» WHAT THE TASK REQUIRES: Reproduce the section of the listing that begins at the line containing "U5: XNOR CD4077" and finishes at the line containing "C3: 47uF (+5V, FILT) -> none". Include both end lines and nothing beyond them.
—————
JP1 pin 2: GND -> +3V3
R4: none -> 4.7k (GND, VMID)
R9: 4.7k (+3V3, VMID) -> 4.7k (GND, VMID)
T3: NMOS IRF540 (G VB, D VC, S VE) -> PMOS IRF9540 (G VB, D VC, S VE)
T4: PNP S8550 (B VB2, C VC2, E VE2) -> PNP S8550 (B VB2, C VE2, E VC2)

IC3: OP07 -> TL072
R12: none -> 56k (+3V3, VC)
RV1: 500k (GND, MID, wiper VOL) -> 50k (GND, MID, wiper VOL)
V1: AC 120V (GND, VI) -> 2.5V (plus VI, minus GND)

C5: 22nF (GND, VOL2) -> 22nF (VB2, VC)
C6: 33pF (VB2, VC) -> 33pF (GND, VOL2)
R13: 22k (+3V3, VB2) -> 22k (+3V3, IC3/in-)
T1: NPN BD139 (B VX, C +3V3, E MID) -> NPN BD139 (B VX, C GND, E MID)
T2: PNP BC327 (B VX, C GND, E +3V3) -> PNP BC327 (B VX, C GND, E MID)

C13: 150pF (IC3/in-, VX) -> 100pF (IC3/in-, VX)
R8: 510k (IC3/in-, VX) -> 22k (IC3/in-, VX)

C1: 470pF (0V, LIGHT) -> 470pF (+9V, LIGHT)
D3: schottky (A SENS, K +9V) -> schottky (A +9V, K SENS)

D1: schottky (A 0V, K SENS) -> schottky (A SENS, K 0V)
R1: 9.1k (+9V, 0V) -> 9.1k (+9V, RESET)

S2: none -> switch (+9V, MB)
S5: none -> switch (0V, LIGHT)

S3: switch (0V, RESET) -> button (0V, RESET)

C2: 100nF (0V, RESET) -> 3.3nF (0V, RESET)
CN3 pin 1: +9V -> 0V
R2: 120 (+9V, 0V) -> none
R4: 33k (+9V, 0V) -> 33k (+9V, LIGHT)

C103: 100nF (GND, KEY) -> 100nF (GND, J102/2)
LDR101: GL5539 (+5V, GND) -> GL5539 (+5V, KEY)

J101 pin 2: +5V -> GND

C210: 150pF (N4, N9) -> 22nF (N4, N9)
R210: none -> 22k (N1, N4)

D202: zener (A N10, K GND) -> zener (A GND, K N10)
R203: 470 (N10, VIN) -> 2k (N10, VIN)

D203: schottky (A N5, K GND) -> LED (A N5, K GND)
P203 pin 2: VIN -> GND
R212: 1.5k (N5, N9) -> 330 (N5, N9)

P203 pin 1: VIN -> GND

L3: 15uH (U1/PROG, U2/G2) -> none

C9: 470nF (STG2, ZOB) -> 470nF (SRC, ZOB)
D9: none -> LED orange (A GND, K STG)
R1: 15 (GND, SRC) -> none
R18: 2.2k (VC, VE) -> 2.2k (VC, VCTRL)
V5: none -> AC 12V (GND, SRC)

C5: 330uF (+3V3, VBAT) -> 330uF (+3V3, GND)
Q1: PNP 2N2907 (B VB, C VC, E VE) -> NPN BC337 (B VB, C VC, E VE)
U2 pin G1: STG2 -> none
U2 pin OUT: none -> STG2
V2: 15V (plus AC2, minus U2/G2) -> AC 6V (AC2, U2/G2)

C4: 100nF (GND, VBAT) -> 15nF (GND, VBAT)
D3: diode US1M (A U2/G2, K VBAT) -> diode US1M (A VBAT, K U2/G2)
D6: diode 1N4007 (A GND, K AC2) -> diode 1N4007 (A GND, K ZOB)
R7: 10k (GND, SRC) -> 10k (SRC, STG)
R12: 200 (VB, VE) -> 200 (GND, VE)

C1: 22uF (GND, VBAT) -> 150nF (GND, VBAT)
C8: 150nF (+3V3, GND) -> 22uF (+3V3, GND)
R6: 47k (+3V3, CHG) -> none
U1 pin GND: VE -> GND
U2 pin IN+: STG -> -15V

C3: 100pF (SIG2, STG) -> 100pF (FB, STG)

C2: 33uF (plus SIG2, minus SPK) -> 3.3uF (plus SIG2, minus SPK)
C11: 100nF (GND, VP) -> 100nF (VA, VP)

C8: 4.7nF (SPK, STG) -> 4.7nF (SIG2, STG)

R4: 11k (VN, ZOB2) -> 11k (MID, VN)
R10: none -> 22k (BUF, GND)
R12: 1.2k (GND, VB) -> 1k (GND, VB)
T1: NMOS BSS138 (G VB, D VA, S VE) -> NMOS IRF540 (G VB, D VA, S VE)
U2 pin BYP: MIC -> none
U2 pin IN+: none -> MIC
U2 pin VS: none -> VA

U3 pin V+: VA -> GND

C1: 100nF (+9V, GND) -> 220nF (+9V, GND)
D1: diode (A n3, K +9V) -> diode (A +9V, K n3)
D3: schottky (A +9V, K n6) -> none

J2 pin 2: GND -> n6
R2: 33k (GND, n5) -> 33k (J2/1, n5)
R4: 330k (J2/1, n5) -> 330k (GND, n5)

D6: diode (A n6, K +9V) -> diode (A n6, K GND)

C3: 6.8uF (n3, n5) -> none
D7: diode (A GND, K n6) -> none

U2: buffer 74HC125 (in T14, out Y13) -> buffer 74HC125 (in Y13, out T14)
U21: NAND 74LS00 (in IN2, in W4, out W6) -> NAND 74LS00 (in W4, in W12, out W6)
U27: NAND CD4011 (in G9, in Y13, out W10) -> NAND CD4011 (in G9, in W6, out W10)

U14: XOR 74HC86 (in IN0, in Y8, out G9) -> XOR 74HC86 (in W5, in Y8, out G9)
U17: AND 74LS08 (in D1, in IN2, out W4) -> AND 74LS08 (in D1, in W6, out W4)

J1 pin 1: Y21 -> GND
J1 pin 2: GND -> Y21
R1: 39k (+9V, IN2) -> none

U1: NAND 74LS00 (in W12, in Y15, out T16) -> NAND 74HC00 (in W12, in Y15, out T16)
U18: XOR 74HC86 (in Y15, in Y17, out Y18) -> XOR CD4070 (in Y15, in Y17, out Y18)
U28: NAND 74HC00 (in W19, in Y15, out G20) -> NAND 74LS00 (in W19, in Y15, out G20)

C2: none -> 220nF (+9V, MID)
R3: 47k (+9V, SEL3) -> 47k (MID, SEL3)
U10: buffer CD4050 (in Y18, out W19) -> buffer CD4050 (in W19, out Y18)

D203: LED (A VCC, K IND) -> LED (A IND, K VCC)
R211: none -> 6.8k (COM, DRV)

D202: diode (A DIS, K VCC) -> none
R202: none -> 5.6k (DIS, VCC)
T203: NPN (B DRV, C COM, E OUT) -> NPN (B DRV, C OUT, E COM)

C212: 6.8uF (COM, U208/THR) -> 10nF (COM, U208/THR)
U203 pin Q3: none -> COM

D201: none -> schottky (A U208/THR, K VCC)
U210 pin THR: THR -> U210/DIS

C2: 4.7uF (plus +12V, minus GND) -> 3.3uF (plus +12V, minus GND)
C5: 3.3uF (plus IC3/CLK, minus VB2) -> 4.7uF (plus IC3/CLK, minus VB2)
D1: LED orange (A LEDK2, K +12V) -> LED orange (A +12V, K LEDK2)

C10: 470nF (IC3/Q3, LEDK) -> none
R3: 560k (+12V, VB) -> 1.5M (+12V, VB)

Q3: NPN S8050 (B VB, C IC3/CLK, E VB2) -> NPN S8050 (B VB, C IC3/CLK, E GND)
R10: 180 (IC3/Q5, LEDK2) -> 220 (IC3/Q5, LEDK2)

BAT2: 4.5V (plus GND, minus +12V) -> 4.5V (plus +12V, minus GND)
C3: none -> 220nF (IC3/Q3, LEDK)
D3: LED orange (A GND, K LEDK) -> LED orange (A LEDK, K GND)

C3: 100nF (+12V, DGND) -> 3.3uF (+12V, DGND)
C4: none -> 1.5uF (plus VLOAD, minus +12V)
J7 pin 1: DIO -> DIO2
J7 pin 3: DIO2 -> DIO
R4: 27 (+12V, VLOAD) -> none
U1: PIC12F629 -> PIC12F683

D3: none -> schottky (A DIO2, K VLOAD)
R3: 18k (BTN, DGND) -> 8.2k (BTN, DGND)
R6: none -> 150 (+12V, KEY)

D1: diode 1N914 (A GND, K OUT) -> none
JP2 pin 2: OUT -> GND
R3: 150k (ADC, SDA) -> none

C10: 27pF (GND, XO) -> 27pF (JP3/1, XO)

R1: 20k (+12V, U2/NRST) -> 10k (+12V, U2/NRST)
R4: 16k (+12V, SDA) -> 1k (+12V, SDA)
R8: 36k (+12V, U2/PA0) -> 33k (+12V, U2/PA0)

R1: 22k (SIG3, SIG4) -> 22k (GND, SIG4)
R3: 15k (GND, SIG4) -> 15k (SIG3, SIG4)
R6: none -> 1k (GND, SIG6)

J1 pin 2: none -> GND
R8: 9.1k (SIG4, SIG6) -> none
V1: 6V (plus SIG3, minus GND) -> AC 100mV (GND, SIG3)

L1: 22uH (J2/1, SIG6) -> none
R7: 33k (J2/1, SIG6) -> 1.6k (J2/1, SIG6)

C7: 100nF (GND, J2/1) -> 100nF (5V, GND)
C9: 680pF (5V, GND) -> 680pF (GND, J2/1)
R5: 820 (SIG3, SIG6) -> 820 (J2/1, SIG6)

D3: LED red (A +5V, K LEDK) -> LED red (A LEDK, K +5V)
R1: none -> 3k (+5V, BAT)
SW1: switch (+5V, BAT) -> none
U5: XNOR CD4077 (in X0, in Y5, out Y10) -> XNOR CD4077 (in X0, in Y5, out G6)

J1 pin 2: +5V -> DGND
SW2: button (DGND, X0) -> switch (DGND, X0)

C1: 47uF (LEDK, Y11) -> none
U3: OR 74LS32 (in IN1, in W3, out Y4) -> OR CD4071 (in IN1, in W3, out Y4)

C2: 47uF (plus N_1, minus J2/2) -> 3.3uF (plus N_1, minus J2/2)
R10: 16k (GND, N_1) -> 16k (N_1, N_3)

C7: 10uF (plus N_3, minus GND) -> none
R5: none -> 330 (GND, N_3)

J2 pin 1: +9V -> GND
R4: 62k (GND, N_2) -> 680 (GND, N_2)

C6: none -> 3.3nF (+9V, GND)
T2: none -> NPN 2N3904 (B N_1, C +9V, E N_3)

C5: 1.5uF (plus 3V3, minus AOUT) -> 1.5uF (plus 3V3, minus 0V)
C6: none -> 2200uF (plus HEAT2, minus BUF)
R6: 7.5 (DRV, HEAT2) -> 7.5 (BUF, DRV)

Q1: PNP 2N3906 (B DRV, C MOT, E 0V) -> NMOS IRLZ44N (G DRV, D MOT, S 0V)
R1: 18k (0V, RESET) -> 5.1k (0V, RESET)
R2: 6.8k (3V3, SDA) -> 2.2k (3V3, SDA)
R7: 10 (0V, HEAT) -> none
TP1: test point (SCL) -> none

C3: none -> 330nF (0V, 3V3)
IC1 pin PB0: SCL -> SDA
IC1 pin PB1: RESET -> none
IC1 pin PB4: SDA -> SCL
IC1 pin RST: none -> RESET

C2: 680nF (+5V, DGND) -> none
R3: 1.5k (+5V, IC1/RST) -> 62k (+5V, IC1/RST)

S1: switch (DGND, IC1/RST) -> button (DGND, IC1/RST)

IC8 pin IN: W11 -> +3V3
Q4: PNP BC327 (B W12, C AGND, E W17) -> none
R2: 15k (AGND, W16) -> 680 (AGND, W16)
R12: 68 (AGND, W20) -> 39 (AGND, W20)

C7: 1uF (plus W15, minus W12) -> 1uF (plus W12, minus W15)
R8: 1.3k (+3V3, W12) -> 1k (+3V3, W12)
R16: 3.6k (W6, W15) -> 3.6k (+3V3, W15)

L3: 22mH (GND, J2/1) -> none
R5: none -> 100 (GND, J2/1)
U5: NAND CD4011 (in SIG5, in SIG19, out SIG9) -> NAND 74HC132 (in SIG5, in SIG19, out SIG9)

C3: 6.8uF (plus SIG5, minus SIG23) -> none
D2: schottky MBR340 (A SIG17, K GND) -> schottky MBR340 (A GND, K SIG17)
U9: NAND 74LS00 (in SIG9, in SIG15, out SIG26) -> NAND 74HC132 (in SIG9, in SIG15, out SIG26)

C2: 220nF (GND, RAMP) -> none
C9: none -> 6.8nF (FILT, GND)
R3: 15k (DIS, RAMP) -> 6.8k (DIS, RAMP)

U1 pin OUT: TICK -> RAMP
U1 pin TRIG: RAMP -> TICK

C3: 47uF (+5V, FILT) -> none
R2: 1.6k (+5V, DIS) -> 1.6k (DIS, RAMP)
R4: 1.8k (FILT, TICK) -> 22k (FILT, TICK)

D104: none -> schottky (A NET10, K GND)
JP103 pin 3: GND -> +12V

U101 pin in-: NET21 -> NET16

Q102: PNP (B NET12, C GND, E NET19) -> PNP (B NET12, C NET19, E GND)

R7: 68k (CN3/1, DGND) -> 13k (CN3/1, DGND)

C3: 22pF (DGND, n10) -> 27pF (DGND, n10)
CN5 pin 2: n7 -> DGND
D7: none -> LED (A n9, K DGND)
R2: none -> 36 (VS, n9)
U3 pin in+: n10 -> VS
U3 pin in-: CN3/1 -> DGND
—————
» WRITTEN RESPONSE:
U5: XNOR CD4077 (in X0, in Y5, out Y10) -> XNOR CD4077 (in X0, in Y5, out G6)

J1 pin 2: +5V -> DGND
SW2: button (DGND, X0) -> switch (DGND, X0)

C1: 47uF (LEDK, Y11) -> none
U3: OR 74LS32 (in IN1, in W3, out Y4) -> OR CD4071 (in IN1, in W3, out Y4)

C2: 47uF (plus N_1, minus J2/2) -> 3.3uF (plus N_1, minus J2/2)
R10: 16k (GND, N_1) -> 16k (N_1, N_3)

C7: 10uF (plus N_3, minus GND) -> none
R5: none -> 330 (GND, N_3)

J2 pin 1: +9V -> GND
R4: 62k (GND, N_2) -> 680 (GND, N_2)

C6: none -> 3.3nF (+9V, GND)
T2: none -> NPN 2N3904 (B N_1, C +9V, E N_3)

C5: 1.5uF (plus 3V3, minus AOUT) -> 1.5uF (plus 3V3, minus 0V)
C6: none -> 2200uF (plus HEAT2, minus BUF)
R6: 7.5 (DRV, HEAT2) -> 7.5 (BUF, DRV)

Q1: PNP 2N3906 (B DRV, C MOT, E 0V) -> NMOS IRLZ44N (G DRV, D MOT, S 0V)
R1: 18k (0V, RESET) -> 5.1k (0V, RESET)
R2: 6.8k (3V3, SDA) -> 2.2k (3V3, SDA)
R7: 10 (0V, HEAT) -> none
TP1: test point (SCL) -> none

C3: none -> 330nF (0V, 3V3)
IC1 pin PB0: SCL -> SDA
IC1 pin PB1: RESET -> none
IC1 pin PB4: SDA -> SCL
IC1 pin RST: none -> RESET

C2: 680nF (+5V, DGND) -> none
R3: 1.5k (+5V, IC1/RST) -> 62k (+5V, IC1/RST)

S1: switch (DGND, IC1/RST) -> button (DGND, IC1/RST)

IC8 pin IN: W11 -> +3V3
Q4: PNP BC327 (B W12, C AGND, E W17) -> none
R2: 15k (AGND, W16) -> 680 (AGND, W16)
R12: 68 (AGND, W20) -> 39 (AGND, W20)

C7: 1uF (plus W15, minus W12) -> 1uF (plus W12, minus W15)
R8: 1.3k (+3V3, W12) -> 1k (+3V3, W12)
R16: 3.6k (W6, W15) -> 3.6k (+3V3, W15)

L3: 22mH (GND, J2/1) -> none
R5: none -> 100 (GND, J2/1)
U5: NAND CD4011 (in SIG5, in SIG19, out SIG9) -> NAND 74HC132 (in SIG5, in SIG19, out SIG9)

C3: 6.8uF (plus SIG5, minus SIG23) -> none
D2: schottky MBR340 (A SIG17, K GND) -> schottky MBR340 (A GND, K SIG17)
U9: NAND 74LS00 (in SIG9, in SIG15, out SIG26) -> NAND 74HC132 (in SIG9, in SIG15, out SIG26)

C2: 220nF (GND, RAMP) -> none
C9: none -> 6.8nF (FILT, GND)
R3: 15k (DIS, RAMP) -> 6.8k (DIS, RAMP)

U1 pin OUT: TICK -> RAMP
U1 pin TRIG: RAMP -> TICK

C3: 47uF (+5V, FILT) -> none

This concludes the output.